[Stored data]
==================================================
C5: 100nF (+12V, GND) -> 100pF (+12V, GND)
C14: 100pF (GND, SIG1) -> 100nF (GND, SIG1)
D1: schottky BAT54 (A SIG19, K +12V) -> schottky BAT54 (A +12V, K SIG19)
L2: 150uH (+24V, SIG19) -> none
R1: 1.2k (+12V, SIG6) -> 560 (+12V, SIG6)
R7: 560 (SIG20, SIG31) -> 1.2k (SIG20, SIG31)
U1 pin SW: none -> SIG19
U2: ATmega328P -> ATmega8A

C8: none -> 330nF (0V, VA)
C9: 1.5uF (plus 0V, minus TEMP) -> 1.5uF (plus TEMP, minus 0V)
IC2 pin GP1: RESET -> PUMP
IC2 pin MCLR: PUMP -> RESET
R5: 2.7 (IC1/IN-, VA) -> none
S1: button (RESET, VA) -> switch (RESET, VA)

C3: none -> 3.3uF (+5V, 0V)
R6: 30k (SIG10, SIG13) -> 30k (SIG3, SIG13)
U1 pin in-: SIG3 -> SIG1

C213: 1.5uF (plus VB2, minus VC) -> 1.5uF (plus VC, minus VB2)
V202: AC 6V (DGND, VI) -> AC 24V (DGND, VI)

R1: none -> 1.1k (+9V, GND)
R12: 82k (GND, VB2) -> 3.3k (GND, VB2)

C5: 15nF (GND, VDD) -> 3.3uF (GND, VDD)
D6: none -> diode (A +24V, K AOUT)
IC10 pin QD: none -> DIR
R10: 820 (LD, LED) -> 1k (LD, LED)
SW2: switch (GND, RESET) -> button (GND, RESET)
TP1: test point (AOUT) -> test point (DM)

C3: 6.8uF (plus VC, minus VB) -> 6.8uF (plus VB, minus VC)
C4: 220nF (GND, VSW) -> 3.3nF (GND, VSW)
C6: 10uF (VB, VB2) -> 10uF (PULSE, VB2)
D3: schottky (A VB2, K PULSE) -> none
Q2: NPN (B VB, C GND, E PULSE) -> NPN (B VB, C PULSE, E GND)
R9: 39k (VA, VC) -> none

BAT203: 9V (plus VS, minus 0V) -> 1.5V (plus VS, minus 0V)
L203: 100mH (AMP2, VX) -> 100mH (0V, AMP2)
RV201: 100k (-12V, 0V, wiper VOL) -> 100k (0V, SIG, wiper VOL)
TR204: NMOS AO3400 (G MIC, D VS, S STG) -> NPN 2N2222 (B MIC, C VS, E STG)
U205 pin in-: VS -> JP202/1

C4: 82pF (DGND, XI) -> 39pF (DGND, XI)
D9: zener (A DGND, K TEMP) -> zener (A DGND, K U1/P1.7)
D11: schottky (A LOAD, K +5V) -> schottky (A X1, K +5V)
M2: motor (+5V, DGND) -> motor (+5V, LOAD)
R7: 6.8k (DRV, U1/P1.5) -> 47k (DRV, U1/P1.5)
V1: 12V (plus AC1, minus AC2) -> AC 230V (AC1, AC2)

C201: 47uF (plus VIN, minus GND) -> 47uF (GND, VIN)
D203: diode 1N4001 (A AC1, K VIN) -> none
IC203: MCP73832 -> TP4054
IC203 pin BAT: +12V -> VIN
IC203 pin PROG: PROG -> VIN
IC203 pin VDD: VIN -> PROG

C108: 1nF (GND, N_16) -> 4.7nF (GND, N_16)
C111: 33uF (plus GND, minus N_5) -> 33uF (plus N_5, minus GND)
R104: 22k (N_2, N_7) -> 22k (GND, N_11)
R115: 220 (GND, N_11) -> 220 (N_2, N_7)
==================================================
# [WHAT YOU HAVE TO DO]
Word for word, restate the lines above from the line containing "R1: 1.2k (+12V, SIG6) -> 560 (+12V, SIG6)" through the line containing "RV201: 100k (-12V, 0V, wiper", with both included and nothing else.

# [THE ANSWER]
R1: 1.2k (+12V, SIG6) -> 560 (+12V, SIG6)
R7: 560 (SIG20, SIG31) -> 1.2k (SIG20, SIG31)
U1 pin SW: none -> SIG19
U2: ATmega328P -> ATmega8A

C8: none -> 330nF (0V, VA)
C9: 1.5uF (plus 0V, minus TEMP) -> 1.5uF (plus TEMP, minus 0V)
IC2 pin GP1: RESET -> PUMP
IC2 pin MCLR: PUMP -> RESET
R5: 2.7 (IC1/IN-, VA) -> none
S1: button (RESET, VA) -> switch (RESET, VA)

C3: none -> 3.3uF (+5V, 0V)
R6: 30k (SIG10, SIG13) -> 30k (SIG3, SIG13)
U1 pin in-: SIG3 -> SIG1

C213: 1.5uF (plus VB2, minus VC) -> 1.5uF (plus VC, minus VB2)
V202: AC 6V (DGND, VI) -> AC 24V (DGND, VI)

R1: none -> 1.1k (+9V, GND)
R12: 82k (GND, VB2) -> 3.3k (GND, VB2)

C5: 15nF (GND, VDD) -> 3.3uF (GND, VDD)
D6: none -> diode (A +24V, K AOUT)
IC10 pin QD: none -> DIR
R10: 820 (LD, LED) -> 1k (LD, LED)
SW2: switch (GND, RESET) -> button (GND, RESET)
TP1: test point (AOUT) -> test point (DM)

C3: 6.8uF (plus VC, minus VB) -> 6.8uF (plus VB, minus VC)
C4: 220nF (GND, VSW) -> 3.3nF (GND, VSW)
C6: 10uF (VB, VB2) -> 10uF (PULSE, VB2)
D3: schottky (A VB2, K PULSE) -> none
Q2: NPN (B VB, C GND, E PULSE) -> NPN (B VB, C PULSE, E GND)
R9: 39k (VA, VC) -> none

BAT203: 9V (plus VS, minus 0V) -> 1.5V (plus VS, minus 0V)
L203: 100mH (AMP2, VX) -> 100mH (0V, AMP2)
RV201: 100k (-12V, 0V, wiper VOL) -> 100k (0V, SIG, wiper VOL)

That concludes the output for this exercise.